** Data excerpts **
★ ★ ★ ★ ★
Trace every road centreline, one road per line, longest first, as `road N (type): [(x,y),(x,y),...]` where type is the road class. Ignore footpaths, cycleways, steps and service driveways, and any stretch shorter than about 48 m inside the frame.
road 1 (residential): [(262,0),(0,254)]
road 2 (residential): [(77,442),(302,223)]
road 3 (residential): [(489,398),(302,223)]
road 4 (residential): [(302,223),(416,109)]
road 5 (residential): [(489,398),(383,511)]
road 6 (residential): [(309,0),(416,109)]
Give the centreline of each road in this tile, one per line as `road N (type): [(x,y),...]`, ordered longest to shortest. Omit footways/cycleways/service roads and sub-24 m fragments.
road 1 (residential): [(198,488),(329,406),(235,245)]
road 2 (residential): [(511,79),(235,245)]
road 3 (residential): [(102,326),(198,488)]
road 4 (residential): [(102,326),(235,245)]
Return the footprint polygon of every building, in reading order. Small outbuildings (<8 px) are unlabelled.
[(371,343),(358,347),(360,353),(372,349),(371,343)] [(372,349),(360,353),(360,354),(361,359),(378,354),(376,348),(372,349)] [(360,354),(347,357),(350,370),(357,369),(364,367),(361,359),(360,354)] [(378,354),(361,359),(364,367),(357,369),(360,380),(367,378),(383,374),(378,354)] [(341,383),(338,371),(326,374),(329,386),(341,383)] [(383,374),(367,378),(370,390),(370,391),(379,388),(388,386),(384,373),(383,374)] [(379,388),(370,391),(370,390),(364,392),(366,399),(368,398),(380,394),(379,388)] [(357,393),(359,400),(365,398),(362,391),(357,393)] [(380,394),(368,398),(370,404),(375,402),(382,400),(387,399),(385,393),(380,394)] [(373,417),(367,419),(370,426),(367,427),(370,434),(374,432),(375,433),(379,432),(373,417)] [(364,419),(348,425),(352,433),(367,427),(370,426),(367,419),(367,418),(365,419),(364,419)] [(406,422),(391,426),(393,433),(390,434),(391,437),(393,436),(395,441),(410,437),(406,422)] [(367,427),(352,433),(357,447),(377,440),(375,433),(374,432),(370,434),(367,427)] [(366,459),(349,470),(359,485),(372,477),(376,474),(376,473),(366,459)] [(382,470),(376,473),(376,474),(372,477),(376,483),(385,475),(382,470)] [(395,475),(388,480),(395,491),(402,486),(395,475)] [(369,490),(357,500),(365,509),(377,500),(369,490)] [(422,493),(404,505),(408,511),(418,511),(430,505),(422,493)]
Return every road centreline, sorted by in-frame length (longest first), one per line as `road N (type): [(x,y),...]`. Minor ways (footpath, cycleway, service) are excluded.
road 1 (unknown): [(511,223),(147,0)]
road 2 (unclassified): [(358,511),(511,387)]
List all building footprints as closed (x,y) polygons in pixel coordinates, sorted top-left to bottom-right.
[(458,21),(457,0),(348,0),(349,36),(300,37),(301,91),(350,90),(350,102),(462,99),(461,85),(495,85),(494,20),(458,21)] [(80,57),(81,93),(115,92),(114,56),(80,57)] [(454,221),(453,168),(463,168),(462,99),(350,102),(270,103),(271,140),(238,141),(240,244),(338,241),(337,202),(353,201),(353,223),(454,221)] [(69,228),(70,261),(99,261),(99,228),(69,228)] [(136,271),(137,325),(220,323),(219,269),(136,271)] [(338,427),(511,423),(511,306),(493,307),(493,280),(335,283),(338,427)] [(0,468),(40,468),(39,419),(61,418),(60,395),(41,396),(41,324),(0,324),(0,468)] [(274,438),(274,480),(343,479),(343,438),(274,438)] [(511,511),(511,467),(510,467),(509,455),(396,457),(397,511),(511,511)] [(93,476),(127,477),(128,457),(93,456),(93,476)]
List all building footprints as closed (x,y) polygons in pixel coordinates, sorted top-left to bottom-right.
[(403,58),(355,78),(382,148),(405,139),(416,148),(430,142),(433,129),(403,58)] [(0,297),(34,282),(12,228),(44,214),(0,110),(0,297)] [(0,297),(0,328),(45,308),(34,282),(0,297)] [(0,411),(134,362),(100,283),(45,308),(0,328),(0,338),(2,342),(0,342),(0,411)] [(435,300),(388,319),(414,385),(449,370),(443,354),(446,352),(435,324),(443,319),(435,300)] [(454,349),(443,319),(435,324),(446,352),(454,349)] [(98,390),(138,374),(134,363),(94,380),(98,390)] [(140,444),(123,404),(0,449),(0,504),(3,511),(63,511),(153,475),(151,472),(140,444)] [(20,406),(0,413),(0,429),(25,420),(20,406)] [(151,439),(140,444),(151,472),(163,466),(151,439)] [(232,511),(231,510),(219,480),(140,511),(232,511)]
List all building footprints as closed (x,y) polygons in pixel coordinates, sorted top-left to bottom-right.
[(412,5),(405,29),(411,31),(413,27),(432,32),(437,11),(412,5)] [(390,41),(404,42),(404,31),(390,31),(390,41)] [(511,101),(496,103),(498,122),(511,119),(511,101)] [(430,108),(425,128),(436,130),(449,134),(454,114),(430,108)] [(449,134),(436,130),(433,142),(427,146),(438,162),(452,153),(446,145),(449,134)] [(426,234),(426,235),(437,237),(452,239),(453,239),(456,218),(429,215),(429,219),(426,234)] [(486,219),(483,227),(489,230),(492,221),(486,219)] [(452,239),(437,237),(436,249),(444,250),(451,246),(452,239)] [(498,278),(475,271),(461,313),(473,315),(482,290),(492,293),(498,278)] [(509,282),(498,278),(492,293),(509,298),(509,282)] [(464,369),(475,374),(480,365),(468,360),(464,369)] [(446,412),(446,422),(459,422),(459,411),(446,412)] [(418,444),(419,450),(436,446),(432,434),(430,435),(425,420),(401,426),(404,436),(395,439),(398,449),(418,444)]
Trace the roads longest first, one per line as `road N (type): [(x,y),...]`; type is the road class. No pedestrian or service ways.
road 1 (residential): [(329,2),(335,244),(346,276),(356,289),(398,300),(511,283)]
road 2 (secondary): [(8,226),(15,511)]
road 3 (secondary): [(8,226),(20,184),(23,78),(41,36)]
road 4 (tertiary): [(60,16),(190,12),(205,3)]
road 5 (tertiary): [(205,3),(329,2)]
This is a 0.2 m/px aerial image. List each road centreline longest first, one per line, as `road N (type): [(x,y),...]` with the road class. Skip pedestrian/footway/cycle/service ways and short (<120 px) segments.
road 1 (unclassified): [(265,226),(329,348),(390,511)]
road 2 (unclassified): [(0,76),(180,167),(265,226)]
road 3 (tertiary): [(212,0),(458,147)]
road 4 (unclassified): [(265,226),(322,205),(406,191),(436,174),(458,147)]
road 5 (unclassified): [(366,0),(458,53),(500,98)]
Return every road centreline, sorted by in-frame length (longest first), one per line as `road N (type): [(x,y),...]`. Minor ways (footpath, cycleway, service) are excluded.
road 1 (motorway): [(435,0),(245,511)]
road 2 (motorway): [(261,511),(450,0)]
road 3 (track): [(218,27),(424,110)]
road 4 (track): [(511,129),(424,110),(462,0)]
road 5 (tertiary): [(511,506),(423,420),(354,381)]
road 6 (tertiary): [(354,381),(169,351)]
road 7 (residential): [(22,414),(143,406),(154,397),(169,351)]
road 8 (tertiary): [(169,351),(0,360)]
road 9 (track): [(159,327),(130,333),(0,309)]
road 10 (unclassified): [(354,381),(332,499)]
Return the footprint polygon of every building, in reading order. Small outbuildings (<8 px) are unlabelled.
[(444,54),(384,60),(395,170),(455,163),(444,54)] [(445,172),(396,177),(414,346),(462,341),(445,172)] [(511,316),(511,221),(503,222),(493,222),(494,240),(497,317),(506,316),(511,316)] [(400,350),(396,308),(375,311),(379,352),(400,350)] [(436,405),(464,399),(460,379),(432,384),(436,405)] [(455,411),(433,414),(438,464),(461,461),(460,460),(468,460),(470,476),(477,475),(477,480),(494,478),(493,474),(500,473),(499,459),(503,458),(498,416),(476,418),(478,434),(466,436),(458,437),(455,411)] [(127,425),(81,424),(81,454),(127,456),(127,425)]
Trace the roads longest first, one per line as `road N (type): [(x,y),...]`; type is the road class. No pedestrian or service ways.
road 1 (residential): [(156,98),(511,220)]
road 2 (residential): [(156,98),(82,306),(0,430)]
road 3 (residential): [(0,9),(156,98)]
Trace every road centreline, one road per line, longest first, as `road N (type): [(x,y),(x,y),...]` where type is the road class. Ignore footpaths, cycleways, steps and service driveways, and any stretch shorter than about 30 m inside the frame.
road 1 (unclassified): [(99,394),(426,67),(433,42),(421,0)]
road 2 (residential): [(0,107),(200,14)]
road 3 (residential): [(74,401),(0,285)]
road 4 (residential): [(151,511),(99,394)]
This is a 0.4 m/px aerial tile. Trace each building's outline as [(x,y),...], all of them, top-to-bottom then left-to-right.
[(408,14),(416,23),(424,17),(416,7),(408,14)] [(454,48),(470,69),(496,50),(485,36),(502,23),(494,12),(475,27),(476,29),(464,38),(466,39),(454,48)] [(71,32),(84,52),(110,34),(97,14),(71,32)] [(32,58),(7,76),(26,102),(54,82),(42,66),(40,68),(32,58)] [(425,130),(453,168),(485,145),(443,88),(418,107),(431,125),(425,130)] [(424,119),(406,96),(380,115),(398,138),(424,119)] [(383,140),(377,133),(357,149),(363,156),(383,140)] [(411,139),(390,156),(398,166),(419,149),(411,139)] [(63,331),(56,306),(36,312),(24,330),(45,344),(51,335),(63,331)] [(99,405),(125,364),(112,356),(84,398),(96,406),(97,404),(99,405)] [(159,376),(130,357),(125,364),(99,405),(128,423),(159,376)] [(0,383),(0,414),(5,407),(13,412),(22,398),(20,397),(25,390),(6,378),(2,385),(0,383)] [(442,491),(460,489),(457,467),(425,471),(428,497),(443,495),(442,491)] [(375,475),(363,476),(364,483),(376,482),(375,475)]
★ ★ ★ ★ ★
** Instruction **
Extract the lines from the line with "This is a 0.2" up to and including the line with "road 5 (unclassified): [(366,0),(458,53),(500,98)]", and reproduce them verbatim.

** Exercise response **
This is a 0.2 m/px aerial image. List each road centreline longest first, one per line, as `road N (type): [(x,y),...]` with the road class. Skip pedestrian/footway/cycle/service ways and short (<120 px) segments.
road 1 (unclassified): [(265,226),(329,348),(390,511)]
road 2 (unclassified): [(0,76),(180,167),(265,226)]
road 3 (tertiary): [(212,0),(458,147)]
road 4 (unclassified): [(265,226),(322,205),(406,191),(436,174),(458,147)]
road 5 (unclassified): [(366,0),(458,53),(500,98)]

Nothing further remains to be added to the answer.